WHAT YOU SHOULD DO |
In the entries below, find each line bearing the string "none" and copy it.

[Modification records]
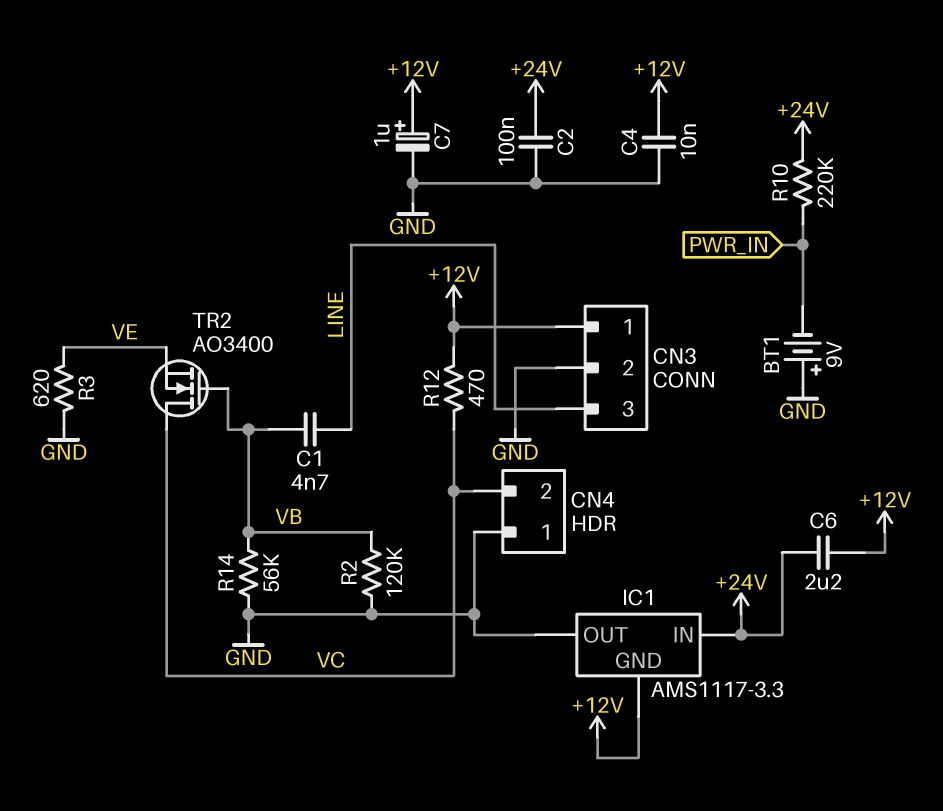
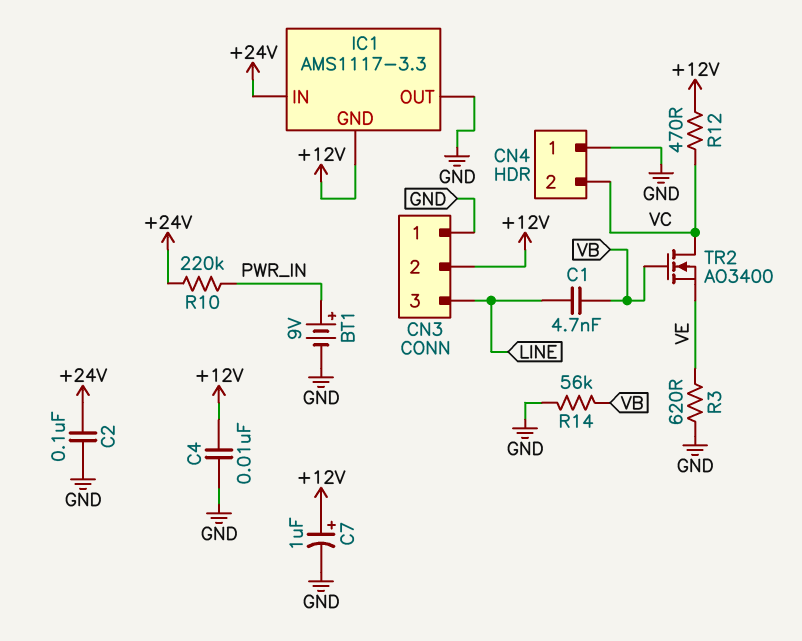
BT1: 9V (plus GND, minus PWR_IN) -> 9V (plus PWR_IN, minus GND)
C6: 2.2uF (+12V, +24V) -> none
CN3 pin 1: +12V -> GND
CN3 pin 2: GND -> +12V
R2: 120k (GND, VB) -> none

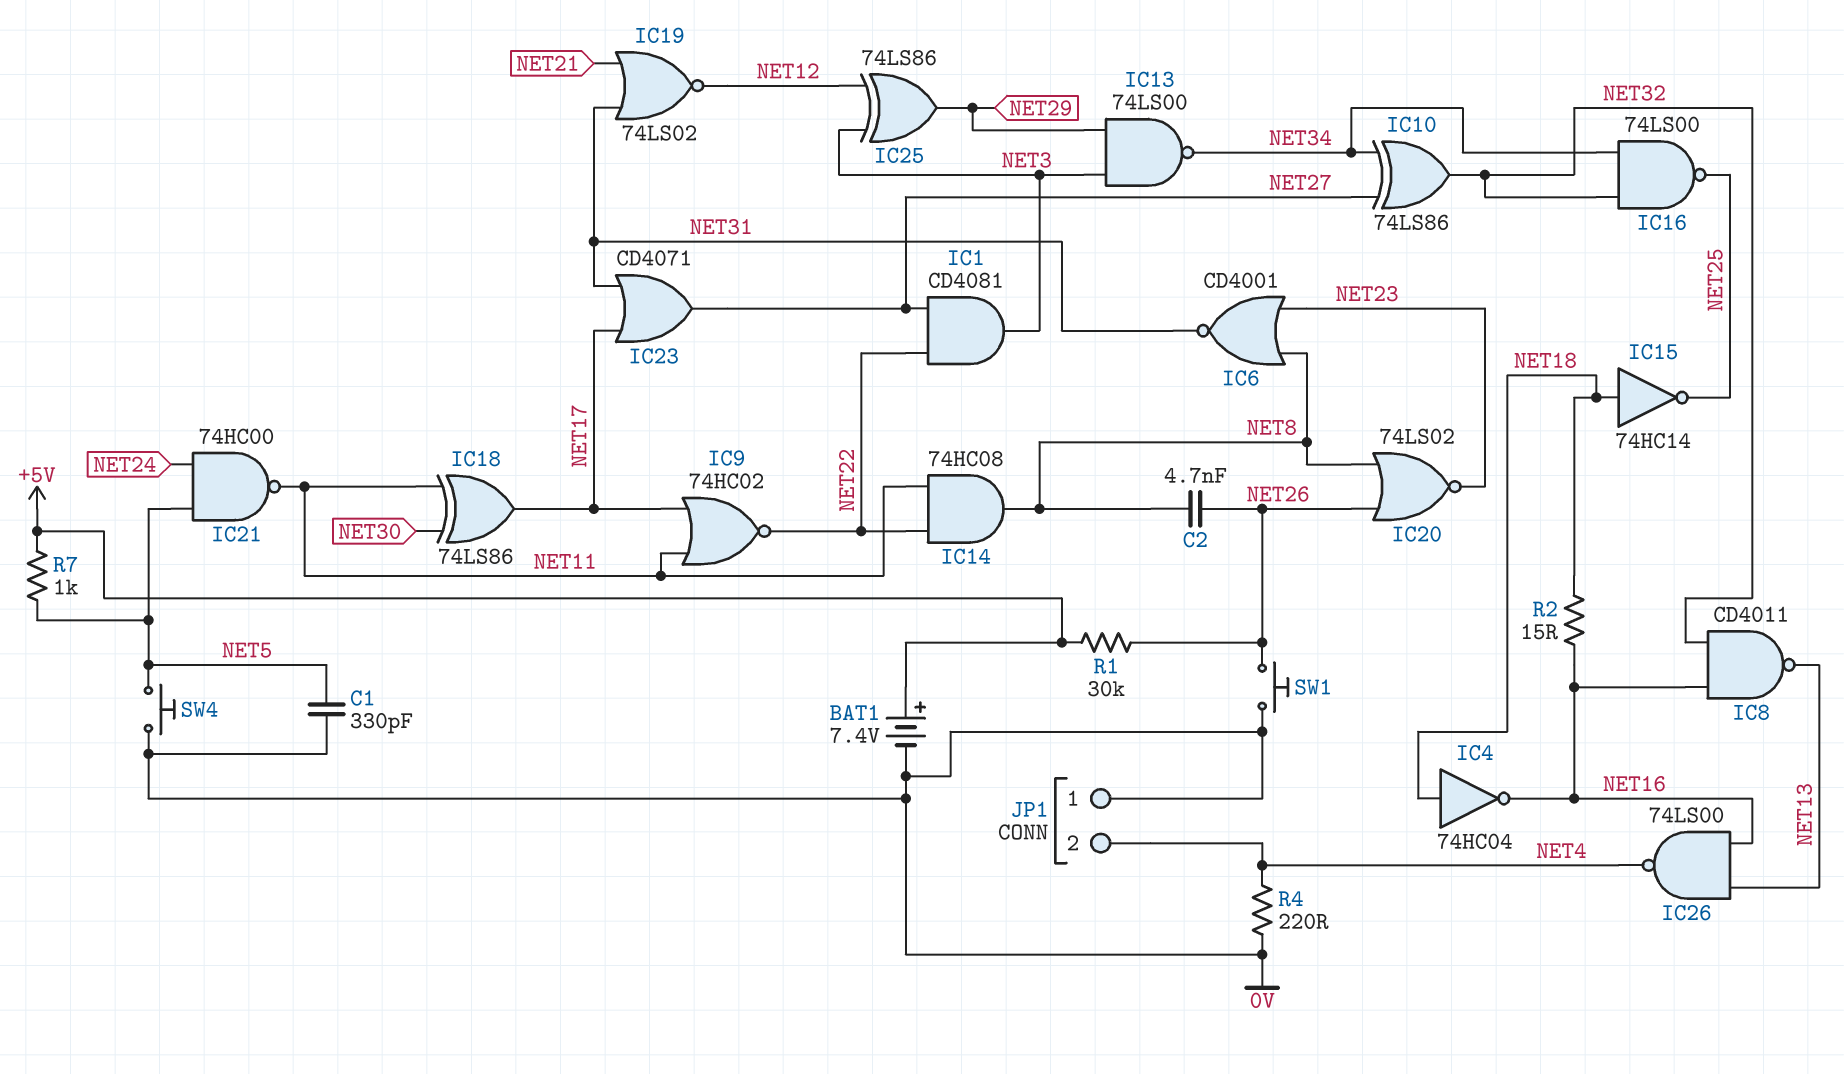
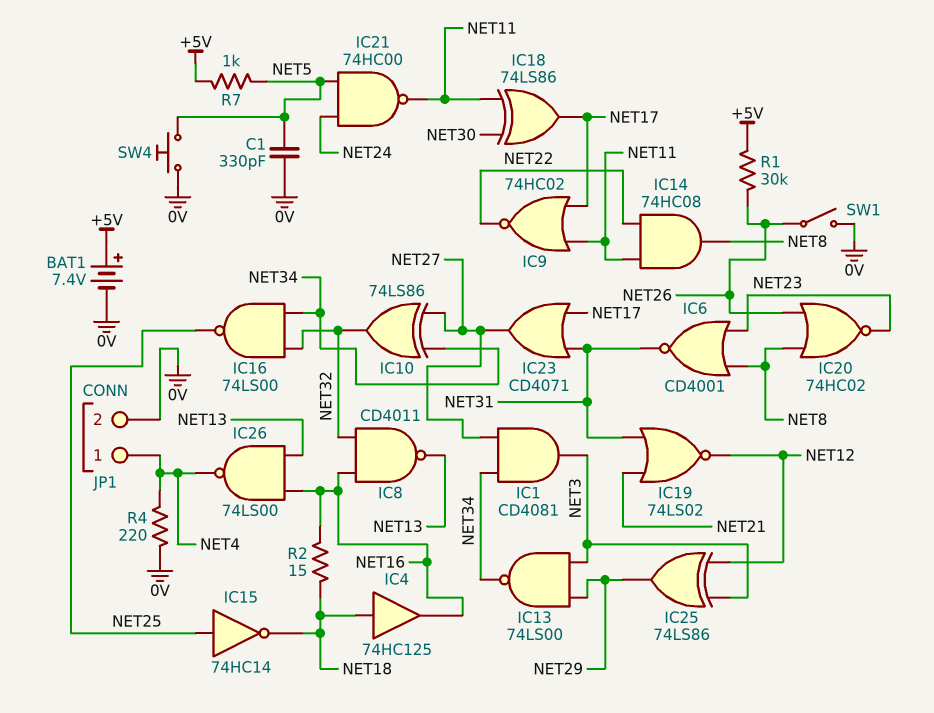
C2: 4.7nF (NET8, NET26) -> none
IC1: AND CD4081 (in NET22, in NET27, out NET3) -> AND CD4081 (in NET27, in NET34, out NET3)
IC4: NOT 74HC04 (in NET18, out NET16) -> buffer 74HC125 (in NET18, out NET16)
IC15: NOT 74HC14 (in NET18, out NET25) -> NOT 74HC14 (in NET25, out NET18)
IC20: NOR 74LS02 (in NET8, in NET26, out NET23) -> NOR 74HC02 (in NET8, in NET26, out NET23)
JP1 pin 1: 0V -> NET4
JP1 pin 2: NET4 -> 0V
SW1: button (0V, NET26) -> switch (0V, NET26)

SOLUTION |
C6: 2.2uF (+12V, +24V) -> none
R2: 120k (GND, VB) -> none
C2: 4.7nF (NET8, NET26) -> none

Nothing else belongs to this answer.